Below is a block of entries, which should be copied verbatim apart from the pictures.

- - -

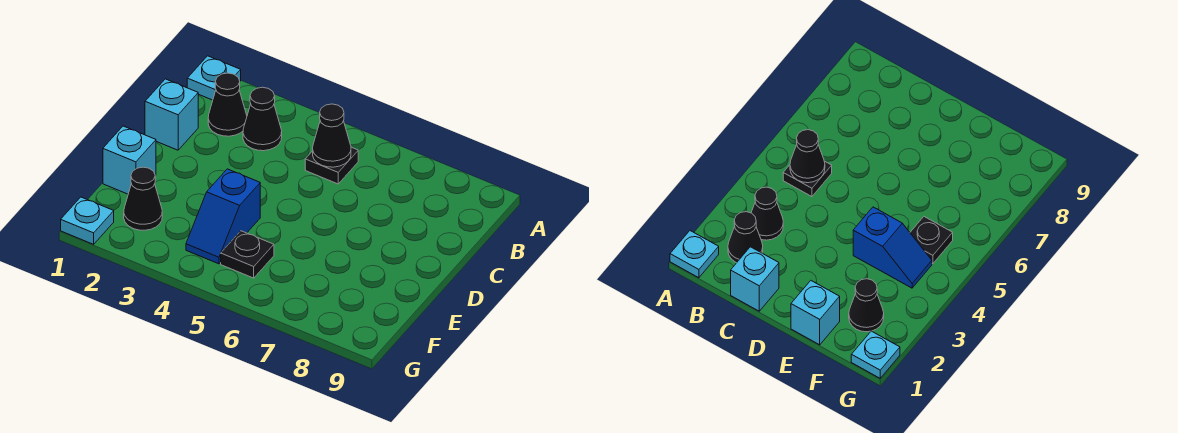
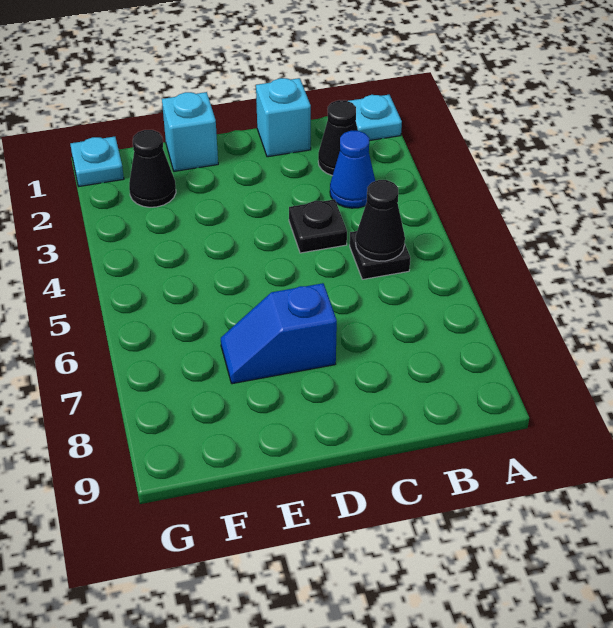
black cone B3 level 1 -> blue cone B3 level 1
blue slope E4:F4 level 1 top E -> blue slope D7:E7 level 1 top D
black plate F5 level 1 -> black plate C4 level 1

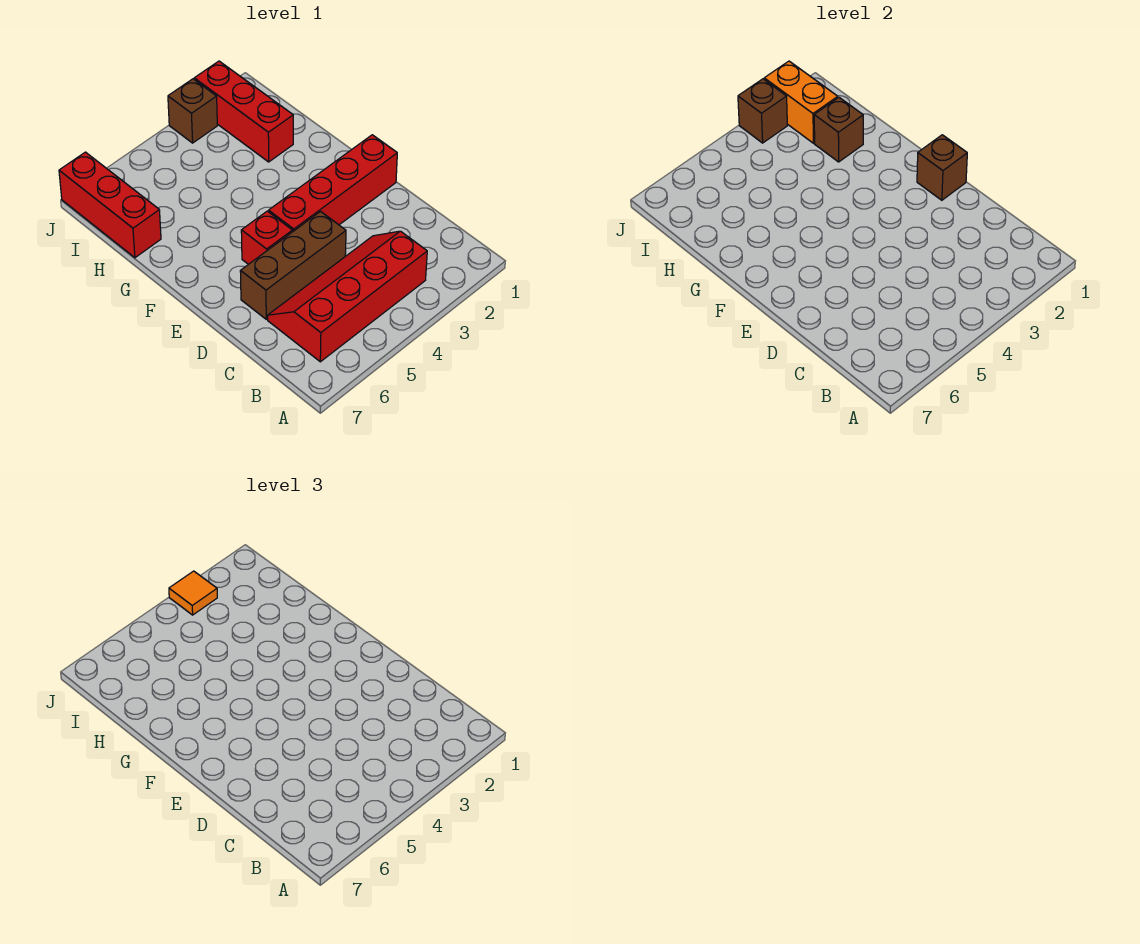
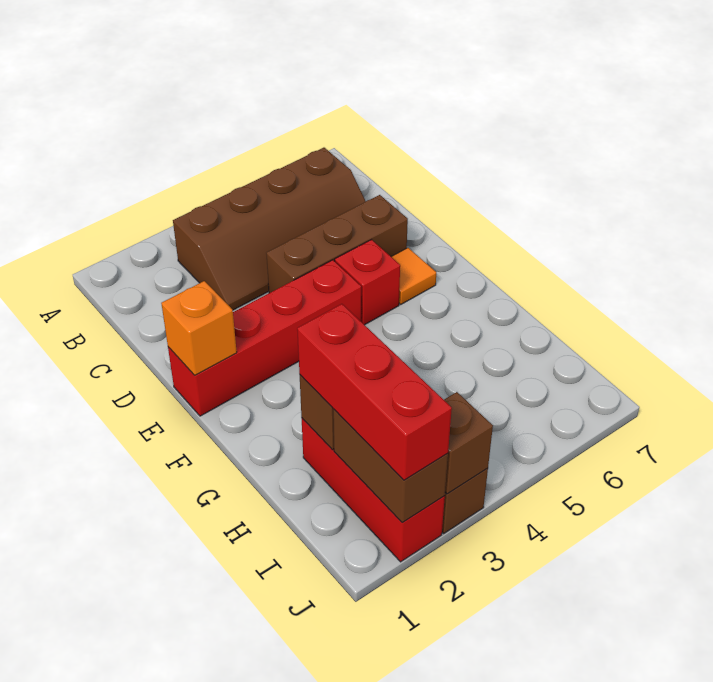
red slope B3:C6 level 1 top B -> brown slope B3:C6 level 1 top B
brown brick E1 level 2 -> orange brick E1 level 2
red brick H7:J7 level 1 -> red brick H2:J2 level 3
orange brick I2:J2 level 2 -> brown brick I2:J2 level 2
orange tile J3 level 3 -> orange tile E6 level 1

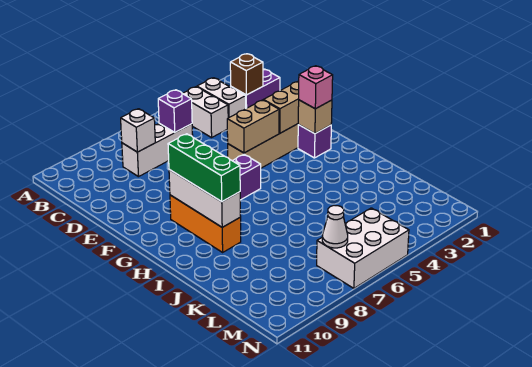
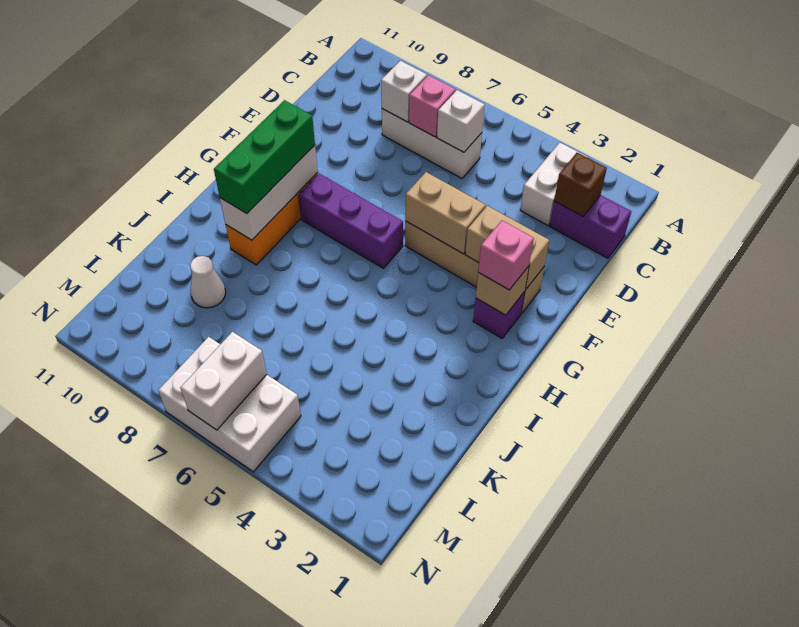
white brick B4:C4 level 1 -> white brick M6:N6 level 2
purple brick C6 level 2 -> white brick C6 level 2
none -> pink brick C7 level 2
white cone M7 level 2 -> white cone K9 level 1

- - -

* [EXERCISE SOLUTION]
black cone B3 level 1 -> blue cone B3 level 1
blue slope E4:F4 level 1 top E -> blue slope D7:E7 level 1 top D
black plate F5 level 1 -> black plate C4 level 1

red slope B3:C6 level 1 top B -> brown slope B3:C6 level 1 top B
brown brick E1 level 2 -> orange brick E1 level 2
red brick H7:J7 level 1 -> red brick H2:J2 level 3
orange brick I2:J2 level 2 -> brown brick I2:J2 level 2
orange tile J3 level 3 -> orange tile E6 level 1

white brick B4:C4 level 1 -> white brick M6:N6 level 2
purple brick C6 level 2 -> white brick C6 level 2
none -> pink brick C7 level 2
white cone M7 level 2 -> white cone K9 level 1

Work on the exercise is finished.